* Exercise details: The pictures must be left out, while the rest of the data is copied exactly.

Object transformation records
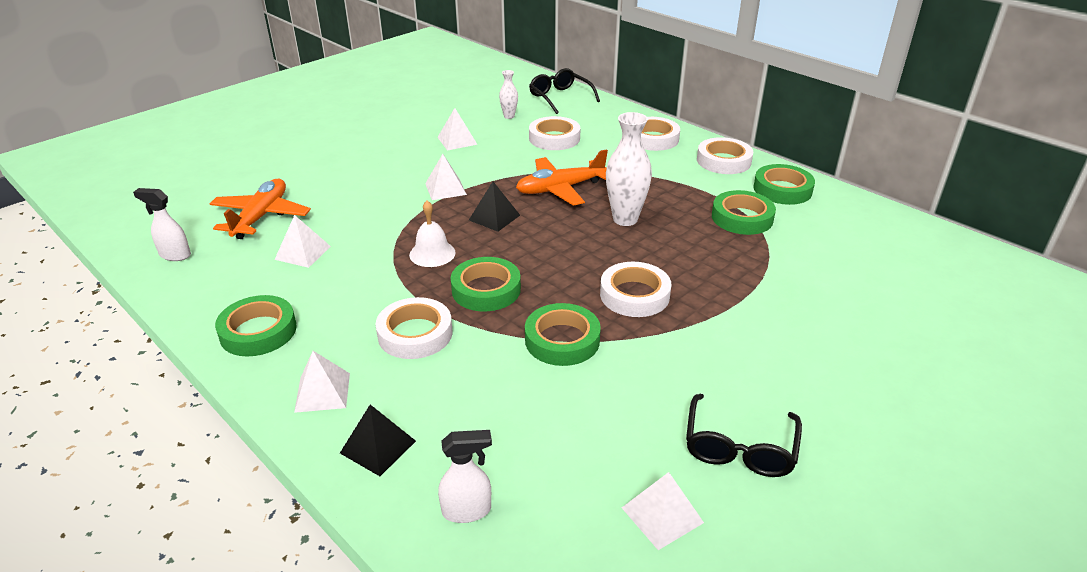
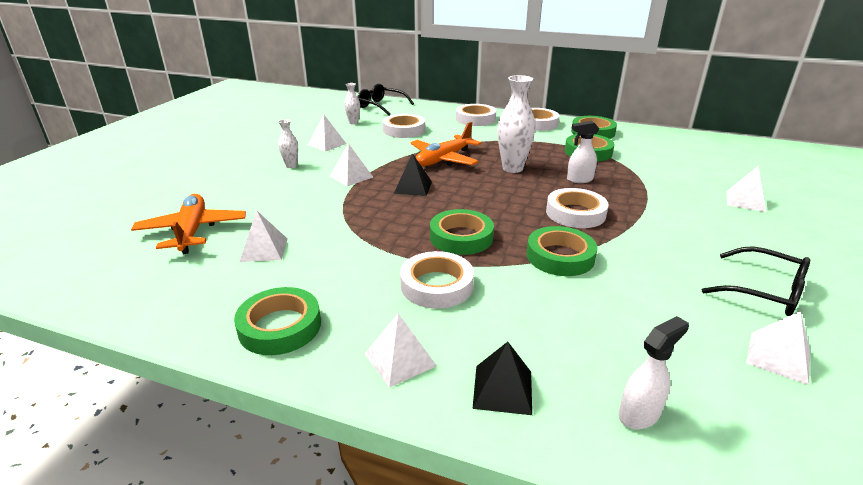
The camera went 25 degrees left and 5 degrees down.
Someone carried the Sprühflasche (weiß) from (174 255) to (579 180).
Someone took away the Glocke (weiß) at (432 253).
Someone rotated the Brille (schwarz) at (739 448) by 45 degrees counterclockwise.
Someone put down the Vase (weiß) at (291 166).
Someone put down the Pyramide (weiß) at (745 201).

* Output of the task:
The camera went 25 degrees left and 5 degrees down.
Someone carried the Sprühflasche (weiß) from (174 255) to (579 180).
Someone took away the Glocke (weiß) at (432 253).
Someone rotated the Brille (schwarz) at (739 448) by 45 degrees counterclockwise.
Someone put down the Vase (weiß) at (291 166).
Someone put down the Pyramide (weiß) at (745 201).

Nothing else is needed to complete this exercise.